_Records_.
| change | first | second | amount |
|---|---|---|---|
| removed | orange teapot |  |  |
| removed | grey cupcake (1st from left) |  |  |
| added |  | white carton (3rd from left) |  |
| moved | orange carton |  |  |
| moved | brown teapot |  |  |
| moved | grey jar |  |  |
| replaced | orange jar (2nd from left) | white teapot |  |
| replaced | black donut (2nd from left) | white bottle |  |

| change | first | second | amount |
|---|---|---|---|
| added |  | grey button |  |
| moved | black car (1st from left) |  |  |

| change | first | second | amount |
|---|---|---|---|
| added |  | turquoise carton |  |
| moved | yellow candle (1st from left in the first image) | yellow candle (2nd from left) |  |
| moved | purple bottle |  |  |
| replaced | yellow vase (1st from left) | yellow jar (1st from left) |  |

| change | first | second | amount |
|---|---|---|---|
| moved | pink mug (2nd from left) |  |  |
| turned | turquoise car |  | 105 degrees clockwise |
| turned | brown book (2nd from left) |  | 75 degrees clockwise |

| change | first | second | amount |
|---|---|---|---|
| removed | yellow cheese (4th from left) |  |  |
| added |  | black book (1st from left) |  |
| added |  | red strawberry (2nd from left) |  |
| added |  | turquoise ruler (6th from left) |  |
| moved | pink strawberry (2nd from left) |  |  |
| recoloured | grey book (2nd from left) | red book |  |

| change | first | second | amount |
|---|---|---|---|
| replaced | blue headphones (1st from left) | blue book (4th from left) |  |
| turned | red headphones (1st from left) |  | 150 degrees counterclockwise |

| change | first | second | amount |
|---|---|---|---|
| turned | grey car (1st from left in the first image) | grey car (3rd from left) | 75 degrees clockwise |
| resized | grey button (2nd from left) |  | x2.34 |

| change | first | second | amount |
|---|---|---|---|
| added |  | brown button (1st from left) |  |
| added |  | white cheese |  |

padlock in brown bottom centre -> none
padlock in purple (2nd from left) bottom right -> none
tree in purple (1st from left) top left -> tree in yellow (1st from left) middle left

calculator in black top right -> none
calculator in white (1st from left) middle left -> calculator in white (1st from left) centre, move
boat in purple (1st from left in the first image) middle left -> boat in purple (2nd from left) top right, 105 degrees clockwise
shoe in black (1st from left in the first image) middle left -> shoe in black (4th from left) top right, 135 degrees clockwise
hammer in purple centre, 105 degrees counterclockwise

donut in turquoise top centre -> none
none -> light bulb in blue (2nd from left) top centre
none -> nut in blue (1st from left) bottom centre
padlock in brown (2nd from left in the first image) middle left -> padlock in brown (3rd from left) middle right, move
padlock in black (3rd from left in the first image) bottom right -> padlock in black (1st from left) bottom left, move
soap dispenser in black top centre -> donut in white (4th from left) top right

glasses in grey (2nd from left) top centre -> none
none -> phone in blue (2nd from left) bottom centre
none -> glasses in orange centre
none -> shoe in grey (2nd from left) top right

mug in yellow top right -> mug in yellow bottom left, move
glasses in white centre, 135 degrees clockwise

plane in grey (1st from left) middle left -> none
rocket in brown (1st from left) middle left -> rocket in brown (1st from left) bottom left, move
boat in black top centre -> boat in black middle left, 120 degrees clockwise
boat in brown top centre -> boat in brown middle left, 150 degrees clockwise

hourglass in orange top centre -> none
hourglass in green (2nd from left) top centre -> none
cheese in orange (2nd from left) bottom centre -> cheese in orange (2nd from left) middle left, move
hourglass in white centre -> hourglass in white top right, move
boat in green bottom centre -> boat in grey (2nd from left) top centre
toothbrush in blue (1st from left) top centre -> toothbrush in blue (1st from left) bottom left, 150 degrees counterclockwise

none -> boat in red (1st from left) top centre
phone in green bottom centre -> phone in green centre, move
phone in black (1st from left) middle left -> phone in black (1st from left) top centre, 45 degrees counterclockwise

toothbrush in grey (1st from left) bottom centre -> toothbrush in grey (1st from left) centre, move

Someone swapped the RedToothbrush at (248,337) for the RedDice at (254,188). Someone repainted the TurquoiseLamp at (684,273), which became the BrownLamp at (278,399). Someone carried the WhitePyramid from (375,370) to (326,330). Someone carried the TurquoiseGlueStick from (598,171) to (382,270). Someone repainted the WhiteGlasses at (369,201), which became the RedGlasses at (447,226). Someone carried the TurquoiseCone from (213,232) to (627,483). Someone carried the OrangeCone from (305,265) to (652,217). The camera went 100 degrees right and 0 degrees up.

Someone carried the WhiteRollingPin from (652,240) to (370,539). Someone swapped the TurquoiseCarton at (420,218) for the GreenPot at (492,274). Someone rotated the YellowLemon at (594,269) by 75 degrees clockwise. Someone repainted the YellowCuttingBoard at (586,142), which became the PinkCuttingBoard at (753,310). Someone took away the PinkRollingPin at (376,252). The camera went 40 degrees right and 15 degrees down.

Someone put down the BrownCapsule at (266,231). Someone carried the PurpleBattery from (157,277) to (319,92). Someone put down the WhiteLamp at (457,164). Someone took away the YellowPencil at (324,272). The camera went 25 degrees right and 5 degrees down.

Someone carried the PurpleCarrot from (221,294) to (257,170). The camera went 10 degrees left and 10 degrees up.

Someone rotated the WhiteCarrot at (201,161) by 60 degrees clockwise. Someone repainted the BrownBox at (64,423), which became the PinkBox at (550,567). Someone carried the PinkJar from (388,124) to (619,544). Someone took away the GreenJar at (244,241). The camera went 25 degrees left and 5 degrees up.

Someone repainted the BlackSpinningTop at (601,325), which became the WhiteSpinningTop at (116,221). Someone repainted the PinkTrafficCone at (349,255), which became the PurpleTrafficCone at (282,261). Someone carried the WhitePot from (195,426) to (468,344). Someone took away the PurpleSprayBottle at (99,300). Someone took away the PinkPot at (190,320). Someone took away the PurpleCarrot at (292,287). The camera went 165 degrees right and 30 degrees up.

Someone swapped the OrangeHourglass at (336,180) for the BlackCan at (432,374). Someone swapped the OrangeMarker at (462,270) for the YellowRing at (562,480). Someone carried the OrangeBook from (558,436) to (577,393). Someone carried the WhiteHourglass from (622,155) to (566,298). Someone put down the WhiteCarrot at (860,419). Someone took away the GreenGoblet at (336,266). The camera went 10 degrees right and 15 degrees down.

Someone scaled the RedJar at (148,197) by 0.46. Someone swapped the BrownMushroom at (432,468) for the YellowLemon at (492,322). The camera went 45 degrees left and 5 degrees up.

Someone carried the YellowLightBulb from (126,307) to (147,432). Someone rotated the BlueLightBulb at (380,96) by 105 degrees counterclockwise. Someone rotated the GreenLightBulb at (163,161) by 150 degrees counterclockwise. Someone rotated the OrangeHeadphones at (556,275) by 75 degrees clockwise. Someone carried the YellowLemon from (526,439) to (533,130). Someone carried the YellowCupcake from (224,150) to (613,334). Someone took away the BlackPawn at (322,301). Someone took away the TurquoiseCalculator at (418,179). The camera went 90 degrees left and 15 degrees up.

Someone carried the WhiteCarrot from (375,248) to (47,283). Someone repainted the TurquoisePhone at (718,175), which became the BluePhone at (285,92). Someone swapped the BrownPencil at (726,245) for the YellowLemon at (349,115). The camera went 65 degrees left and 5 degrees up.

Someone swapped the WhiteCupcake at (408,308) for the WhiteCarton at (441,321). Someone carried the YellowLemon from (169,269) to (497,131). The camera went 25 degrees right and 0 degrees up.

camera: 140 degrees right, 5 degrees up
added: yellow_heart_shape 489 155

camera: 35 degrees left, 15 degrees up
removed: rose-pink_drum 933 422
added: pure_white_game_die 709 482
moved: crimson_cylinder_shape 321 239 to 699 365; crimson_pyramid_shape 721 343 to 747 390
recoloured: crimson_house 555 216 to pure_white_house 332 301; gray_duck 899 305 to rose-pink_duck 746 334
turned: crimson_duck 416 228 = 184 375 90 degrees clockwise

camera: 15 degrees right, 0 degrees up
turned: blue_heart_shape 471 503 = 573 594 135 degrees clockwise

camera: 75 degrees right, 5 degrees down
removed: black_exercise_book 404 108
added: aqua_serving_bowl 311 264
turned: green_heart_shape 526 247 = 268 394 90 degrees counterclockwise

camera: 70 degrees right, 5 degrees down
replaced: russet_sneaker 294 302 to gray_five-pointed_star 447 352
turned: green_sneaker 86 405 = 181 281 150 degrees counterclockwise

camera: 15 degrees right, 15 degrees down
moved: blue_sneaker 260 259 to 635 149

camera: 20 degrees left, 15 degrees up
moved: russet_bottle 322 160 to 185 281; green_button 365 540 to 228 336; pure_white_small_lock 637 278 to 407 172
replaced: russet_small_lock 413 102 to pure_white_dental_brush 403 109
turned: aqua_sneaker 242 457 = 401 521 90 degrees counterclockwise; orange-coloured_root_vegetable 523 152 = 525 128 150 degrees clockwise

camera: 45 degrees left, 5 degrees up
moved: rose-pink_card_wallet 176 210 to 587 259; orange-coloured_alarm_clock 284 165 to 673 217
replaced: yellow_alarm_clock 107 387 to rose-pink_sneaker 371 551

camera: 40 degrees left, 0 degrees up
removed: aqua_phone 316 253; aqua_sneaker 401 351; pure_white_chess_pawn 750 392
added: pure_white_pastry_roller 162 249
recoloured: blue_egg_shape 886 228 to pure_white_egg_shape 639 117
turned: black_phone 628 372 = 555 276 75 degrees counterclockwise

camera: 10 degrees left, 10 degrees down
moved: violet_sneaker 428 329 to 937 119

_Work required_. Search the data above for the string "teapot" and report each line that holds it.

_Response to this exercise_.
| removed | orange teapot |  |  |
| moved | brown teapot |  |  |
| replaced | orange jar (2nd from left) | white teapot |  |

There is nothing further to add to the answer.